*WHAT TO PRODUCE*: Each line from the one containing "(539, 290) = (192, 437): grey" through the last line of the entries below is to be transcribed exactly. Nothing else belongs in the reply.

Before-and-after scene images
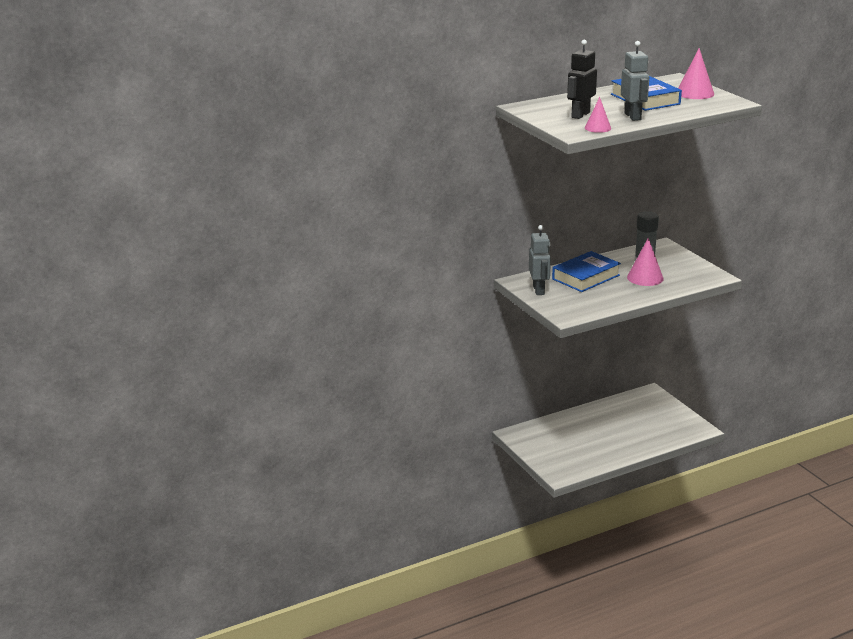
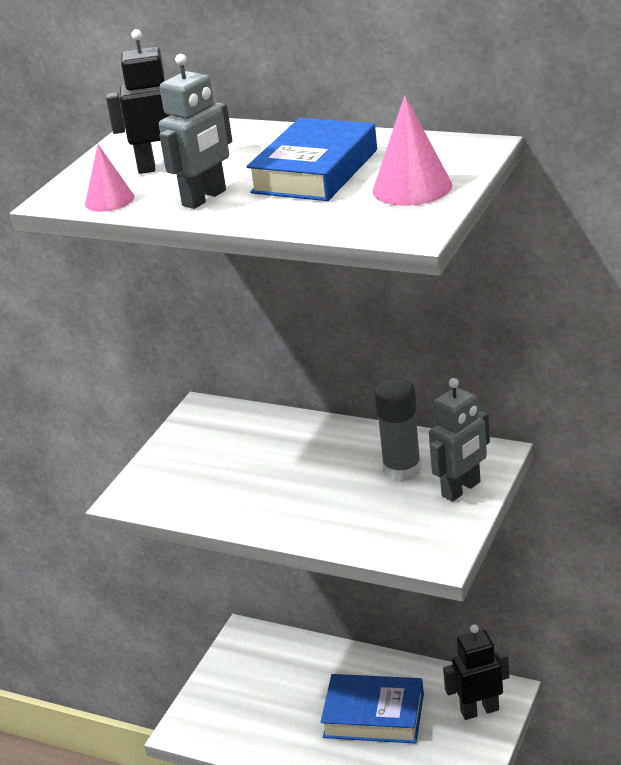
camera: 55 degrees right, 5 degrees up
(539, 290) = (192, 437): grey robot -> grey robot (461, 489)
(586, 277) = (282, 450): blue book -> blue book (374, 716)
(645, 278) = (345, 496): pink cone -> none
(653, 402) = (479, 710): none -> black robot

*TASK RESPONSE*:
(539, 290) = (192, 437): grey robot -> grey robot (461, 489)
(586, 277) = (282, 450): blue book -> blue book (374, 716)
(645, 278) = (345, 496): pink cone -> none
(653, 402) = (479, 710): none -> black robot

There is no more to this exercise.